>>>

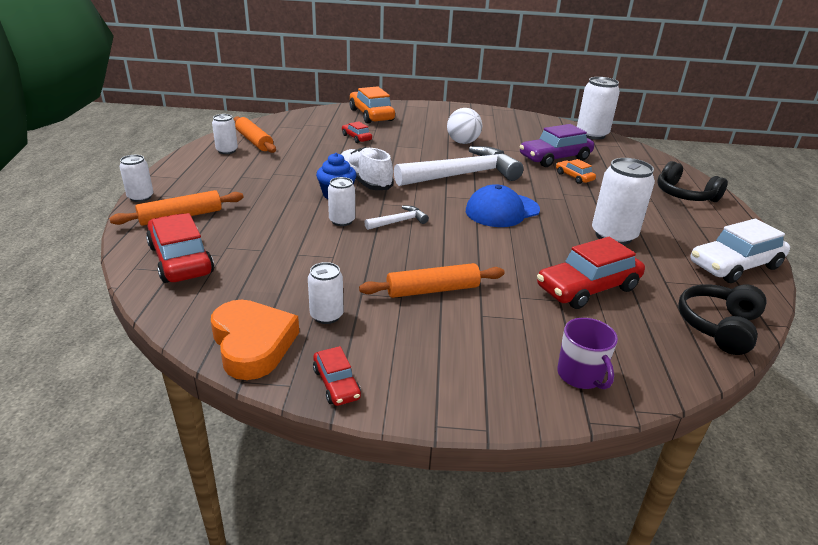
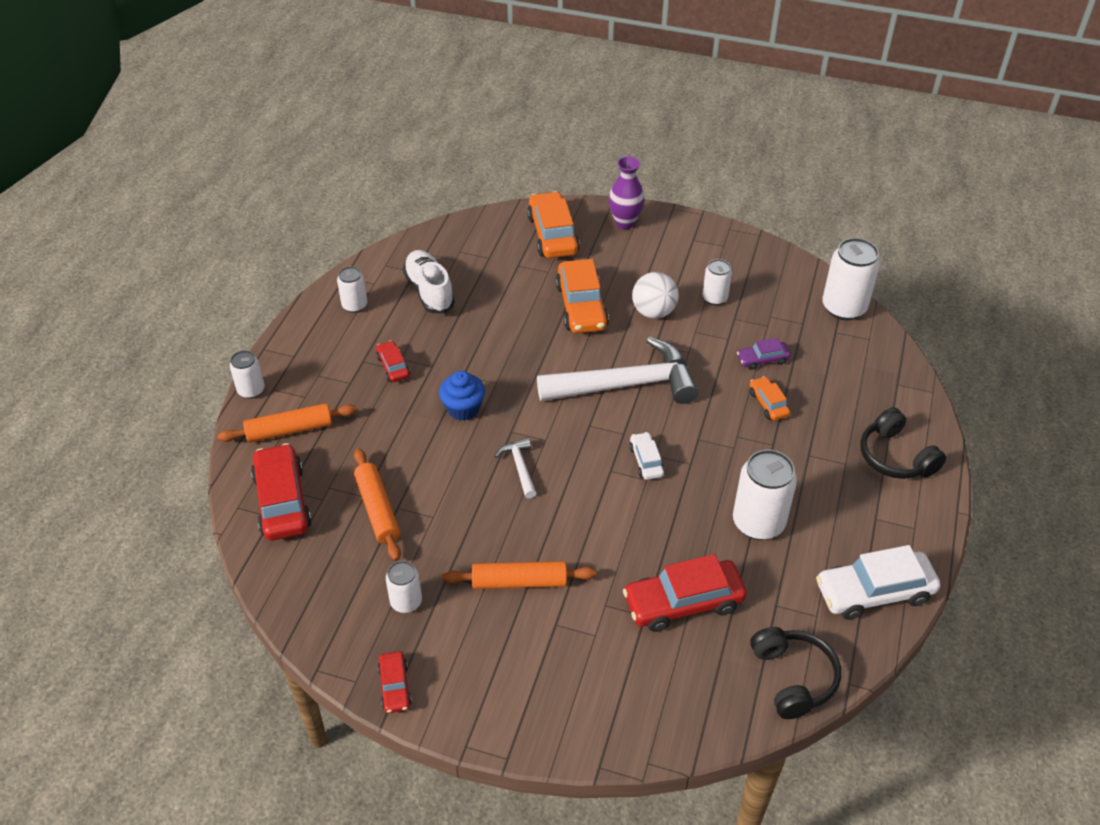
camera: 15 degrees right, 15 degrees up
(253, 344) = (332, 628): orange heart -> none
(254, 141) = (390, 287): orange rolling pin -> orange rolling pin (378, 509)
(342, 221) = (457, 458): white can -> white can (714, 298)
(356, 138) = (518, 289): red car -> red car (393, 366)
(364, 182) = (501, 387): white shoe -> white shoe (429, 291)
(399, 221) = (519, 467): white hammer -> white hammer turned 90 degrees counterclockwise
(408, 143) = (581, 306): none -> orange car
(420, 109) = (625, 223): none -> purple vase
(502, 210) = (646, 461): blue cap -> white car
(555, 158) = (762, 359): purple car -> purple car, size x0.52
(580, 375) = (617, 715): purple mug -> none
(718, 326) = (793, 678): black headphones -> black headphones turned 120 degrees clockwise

<<<
>>>

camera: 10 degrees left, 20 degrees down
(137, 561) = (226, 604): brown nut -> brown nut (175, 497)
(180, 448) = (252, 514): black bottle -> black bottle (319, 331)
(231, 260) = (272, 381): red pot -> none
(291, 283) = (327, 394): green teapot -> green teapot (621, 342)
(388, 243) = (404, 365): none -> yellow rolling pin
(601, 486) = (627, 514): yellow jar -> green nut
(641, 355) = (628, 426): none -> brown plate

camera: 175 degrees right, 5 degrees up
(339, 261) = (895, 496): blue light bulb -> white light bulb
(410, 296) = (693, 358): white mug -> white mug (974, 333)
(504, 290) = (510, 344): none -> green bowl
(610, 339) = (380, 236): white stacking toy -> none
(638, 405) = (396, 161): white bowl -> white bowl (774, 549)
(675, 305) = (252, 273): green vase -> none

<<<

=== What this task involves ===
Working from the material above, restate word for word the lines between the line with "(502, 210) = (646, 461): blue" and the line with "(718, 326) = (793, 678): black", both included, and only those.

=== The answer ===
(502, 210) = (646, 461): blue cap -> white car
(555, 158) = (762, 359): purple car -> purple car, size x0.52
(580, 375) = (617, 715): purple mug -> none
(718, 326) = (793, 678): black headphones -> black headphones turned 120 degrees clockwise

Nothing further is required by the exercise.